Problem details: Would you retype each of the records exactly as shown?

····················

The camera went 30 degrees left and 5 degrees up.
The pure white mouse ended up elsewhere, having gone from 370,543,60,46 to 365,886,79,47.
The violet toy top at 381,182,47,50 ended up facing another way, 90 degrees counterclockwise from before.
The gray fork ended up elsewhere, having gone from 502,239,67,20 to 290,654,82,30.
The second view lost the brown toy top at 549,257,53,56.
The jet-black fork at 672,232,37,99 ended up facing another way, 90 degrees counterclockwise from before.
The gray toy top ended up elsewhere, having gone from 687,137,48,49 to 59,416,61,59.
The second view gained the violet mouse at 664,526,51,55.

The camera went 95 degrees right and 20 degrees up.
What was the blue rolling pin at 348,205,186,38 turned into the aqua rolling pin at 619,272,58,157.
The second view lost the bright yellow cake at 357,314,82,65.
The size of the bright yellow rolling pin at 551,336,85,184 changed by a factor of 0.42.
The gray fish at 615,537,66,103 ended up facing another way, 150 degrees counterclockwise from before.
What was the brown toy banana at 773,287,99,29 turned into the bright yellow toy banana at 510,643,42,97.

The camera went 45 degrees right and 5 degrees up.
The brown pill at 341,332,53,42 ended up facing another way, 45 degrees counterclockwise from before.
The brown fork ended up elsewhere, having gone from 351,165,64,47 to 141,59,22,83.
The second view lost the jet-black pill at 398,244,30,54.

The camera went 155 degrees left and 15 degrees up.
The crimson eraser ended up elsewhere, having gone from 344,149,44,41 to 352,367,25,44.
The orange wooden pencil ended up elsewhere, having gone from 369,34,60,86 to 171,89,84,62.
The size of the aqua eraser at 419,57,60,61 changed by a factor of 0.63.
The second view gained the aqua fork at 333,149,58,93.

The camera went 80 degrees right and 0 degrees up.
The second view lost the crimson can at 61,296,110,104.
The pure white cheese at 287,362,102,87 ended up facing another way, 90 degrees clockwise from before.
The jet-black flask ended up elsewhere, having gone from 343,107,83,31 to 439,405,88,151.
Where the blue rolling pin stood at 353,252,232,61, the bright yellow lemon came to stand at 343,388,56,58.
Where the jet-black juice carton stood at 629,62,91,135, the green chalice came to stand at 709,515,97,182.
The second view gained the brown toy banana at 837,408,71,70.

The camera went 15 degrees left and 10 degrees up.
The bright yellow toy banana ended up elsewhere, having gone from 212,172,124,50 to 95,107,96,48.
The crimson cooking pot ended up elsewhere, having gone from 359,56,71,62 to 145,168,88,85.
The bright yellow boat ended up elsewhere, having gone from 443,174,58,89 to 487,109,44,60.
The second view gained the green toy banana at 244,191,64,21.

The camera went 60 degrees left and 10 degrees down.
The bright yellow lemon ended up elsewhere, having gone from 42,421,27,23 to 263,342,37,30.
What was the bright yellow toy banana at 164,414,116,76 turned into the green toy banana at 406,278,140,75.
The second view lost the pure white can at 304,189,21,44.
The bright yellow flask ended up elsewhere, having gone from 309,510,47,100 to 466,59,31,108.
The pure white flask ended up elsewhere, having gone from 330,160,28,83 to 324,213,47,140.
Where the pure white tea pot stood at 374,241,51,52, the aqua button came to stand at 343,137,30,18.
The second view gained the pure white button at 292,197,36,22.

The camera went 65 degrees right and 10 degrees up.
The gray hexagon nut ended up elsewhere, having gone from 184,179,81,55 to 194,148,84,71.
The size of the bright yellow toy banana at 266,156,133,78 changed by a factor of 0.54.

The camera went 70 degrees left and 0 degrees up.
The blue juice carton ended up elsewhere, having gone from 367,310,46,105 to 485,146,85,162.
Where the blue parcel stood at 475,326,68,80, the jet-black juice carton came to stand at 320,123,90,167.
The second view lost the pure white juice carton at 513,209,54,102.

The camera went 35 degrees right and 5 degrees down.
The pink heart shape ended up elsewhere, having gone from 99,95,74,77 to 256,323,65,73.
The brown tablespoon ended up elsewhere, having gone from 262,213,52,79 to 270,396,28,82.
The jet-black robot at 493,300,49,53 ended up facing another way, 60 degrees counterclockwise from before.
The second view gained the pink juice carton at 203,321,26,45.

····················

Expected answer:
The camera went 30 degrees left and 5 degrees up.
The pure white mouse ended up elsewhere, having gone from 370,543,60,46 to 365,886,79,47.
The violet toy top at 381,182,47,50 ended up facing another way, 90 degrees counterclockwise from before.
The gray fork ended up elsewhere, having gone from 502,239,67,20 to 290,654,82,30.
The second view lost the brown toy top at 549,257,53,56.
The jet-black fork at 672,232,37,99 ended up facing another way, 90 degrees counterclockwise from before.
The gray toy top ended up elsewhere, having gone from 687,137,48,49 to 59,416,61,59.
The second view gained the violet mouse at 664,526,51,55.

The camera went 95 degrees right and 20 degrees up.
What was the blue rolling pin at 348,205,186,38 turned into the aqua rolling pin at 619,272,58,157.
The second view lost the bright yellow cake at 357,314,82,65.
The size of the bright yellow rolling pin at 551,336,85,184 changed by a factor of 0.42.
The gray fish at 615,537,66,103 ended up facing another way, 150 degrees counterclockwise from before.
What was the brown toy banana at 773,287,99,29 turned into the bright yellow toy banana at 510,643,42,97.

The camera went 45 degrees right and 5 degrees up.
The brown pill at 341,332,53,42 ended up facing another way, 45 degrees counterclockwise from before.
The brown fork ended up elsewhere, having gone from 351,165,64,47 to 141,59,22,83.
The second view lost the jet-black pill at 398,244,30,54.

The camera went 155 degrees left and 15 degrees up.
The crimson eraser ended up elsewhere, having gone from 344,149,44,41 to 352,367,25,44.
The orange wooden pencil ended up elsewhere, having gone from 369,34,60,86 to 171,89,84,62.
The size of the aqua eraser at 419,57,60,61 changed by a factor of 0.63.
The second view gained the aqua fork at 333,149,58,93.

The camera went 80 degrees right and 0 degrees up.
The second view lost the crimson can at 61,296,110,104.
The pure white cheese at 287,362,102,87 ended up facing another way, 90 degrees clockwise from before.
The jet-black flask ended up elsewhere, having gone from 343,107,83,31 to 439,405,88,151.
Where the blue rolling pin stood at 353,252,232,61, the bright yellow lemon came to stand at 343,388,56,58.
Where the jet-black juice carton stood at 629,62,91,135, the green chalice came to stand at 709,515,97,182.
The second view gained the brown toy banana at 837,408,71,70.

The camera went 15 degrees left and 10 degrees up.
The bright yellow toy banana ended up elsewhere, having gone from 212,172,124,50 to 95,107,96,48.
The crimson cooking pot ended up elsewhere, having gone from 359,56,71,62 to 145,168,88,85.
The bright yellow boat ended up elsewhere, having gone from 443,174,58,89 to 487,109,44,60.
The second view gained the green toy banana at 244,191,64,21.

The camera went 60 degrees left and 10 degrees down.
The bright yellow lemon ended up elsewhere, having gone from 42,421,27,23 to 263,342,37,30.
What was the bright yellow toy banana at 164,414,116,76 turned into the green toy banana at 406,278,140,75.
The second view lost the pure white can at 304,189,21,44.
The bright yellow flask ended up elsewhere, having gone from 309,510,47,100 to 466,59,31,108.
The pure white flask ended up elsewhere, having gone from 330,160,28,83 to 324,213,47,140.
Where the pure white tea pot stood at 374,241,51,52, the aqua button came to stand at 343,137,30,18.
The second view gained the pure white button at 292,197,36,22.

The camera went 65 degrees right and 10 degrees up.
The gray hexagon nut ended up elsewhere, having gone from 184,179,81,55 to 194,148,84,71.
The size of the bright yellow toy banana at 266,156,133,78 changed by a factor of 0.54.

The camera went 70 degrees left and 0 degrees up.
The blue juice carton ended up elsewhere, having gone from 367,310,46,105 to 485,146,85,162.
Where the blue parcel stood at 475,326,68,80, the jet-black juice carton came to stand at 320,123,90,167.
The second view lost the pure white juice carton at 513,209,54,102.

The camera went 35 degrees right and 5 degrees down.
The pink heart shape ended up elsewhere, having gone from 99,95,74,77 to 256,323,65,73.
The brown tablespoon ended up elsewhere, having gone from 262,213,52,79 to 270,396,28,82.
The jet-black robot at 493,300,49,53 ended up facing another way, 60 degrees counterclockwise from before.
The second view gained the pink juice carton at 203,321,26,45.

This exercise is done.